[Scene edit records]
#####

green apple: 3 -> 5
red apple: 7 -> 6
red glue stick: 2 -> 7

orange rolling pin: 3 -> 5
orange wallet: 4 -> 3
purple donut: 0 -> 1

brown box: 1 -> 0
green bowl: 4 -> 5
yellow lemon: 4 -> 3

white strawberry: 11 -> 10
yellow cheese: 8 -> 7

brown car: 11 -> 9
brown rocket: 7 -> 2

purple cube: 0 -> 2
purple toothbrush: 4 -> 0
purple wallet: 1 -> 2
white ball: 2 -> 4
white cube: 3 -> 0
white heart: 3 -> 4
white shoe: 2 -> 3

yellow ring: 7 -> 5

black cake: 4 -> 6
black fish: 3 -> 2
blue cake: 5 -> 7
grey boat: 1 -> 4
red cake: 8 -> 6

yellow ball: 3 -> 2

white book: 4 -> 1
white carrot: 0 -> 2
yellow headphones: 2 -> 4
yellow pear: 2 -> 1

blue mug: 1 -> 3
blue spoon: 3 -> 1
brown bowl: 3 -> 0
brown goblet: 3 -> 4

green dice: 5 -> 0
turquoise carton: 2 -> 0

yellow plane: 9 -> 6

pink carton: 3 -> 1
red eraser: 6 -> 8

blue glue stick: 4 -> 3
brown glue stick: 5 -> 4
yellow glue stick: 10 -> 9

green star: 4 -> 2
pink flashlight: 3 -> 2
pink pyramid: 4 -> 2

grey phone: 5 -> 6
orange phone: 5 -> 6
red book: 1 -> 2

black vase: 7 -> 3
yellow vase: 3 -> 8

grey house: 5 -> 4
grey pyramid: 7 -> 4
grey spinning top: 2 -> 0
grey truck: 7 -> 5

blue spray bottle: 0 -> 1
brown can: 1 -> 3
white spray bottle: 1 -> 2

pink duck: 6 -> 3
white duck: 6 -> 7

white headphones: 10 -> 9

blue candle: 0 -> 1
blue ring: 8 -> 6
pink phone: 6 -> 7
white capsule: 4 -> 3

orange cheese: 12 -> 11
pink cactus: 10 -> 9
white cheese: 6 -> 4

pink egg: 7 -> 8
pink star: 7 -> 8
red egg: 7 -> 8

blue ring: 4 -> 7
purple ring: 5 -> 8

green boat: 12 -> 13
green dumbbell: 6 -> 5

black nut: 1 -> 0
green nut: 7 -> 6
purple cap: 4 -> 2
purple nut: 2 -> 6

#####

● INSTRUCTIONS TO FOLLOW:
Print each line of the data exactly as it was written.

● EXERCISE ANSWER:
green apple: 3 -> 5
red apple: 7 -> 6
red glue stick: 2 -> 7

orange rolling pin: 3 -> 5
orange wallet: 4 -> 3
purple donut: 0 -> 1

brown box: 1 -> 0
green bowl: 4 -> 5
yellow lemon: 4 -> 3

white strawberry: 11 -> 10
yellow cheese: 8 -> 7

brown car: 11 -> 9
brown rocket: 7 -> 2

purple cube: 0 -> 2
purple toothbrush: 4 -> 0
purple wallet: 1 -> 2
white ball: 2 -> 4
white cube: 3 -> 0
white heart: 3 -> 4
white shoe: 2 -> 3

yellow ring: 7 -> 5

black cake: 4 -> 6
black fish: 3 -> 2
blue cake: 5 -> 7
grey boat: 1 -> 4
red cake: 8 -> 6

yellow ball: 3 -> 2

white book: 4 -> 1
white carrot: 0 -> 2
yellow headphones: 2 -> 4
yellow pear: 2 -> 1

blue mug: 1 -> 3
blue spoon: 3 -> 1
brown bowl: 3 -> 0
brown goblet: 3 -> 4

green dice: 5 -> 0
turquoise carton: 2 -> 0

yellow plane: 9 -> 6

pink carton: 3 -> 1
red eraser: 6 -> 8

blue glue stick: 4 -> 3
brown glue stick: 5 -> 4
yellow glue stick: 10 -> 9

green star: 4 -> 2
pink flashlight: 3 -> 2
pink pyramid: 4 -> 2

grey phone: 5 -> 6
orange phone: 5 -> 6
red book: 1 -> 2

black vase: 7 -> 3
yellow vase: 3 -> 8

grey house: 5 -> 4
grey pyramid: 7 -> 4
grey spinning top: 2 -> 0
grey truck: 7 -> 5

blue spray bottle: 0 -> 1
brown can: 1 -> 3
white spray bottle: 1 -> 2

pink duck: 6 -> 3
white duck: 6 -> 7

white headphones: 10 -> 9

blue candle: 0 -> 1
blue ring: 8 -> 6
pink phone: 6 -> 7
white capsule: 4 -> 3

orange cheese: 12 -> 11
pink cactus: 10 -> 9
white cheese: 6 -> 4

pink egg: 7 -> 8
pink star: 7 -> 8
red egg: 7 -> 8

blue ring: 4 -> 7
purple ring: 5 -> 8

green boat: 12 -> 13
green dumbbell: 6 -> 5

black nut: 1 -> 0
green nut: 7 -> 6
purple cap: 4 -> 2
purple nut: 2 -> 6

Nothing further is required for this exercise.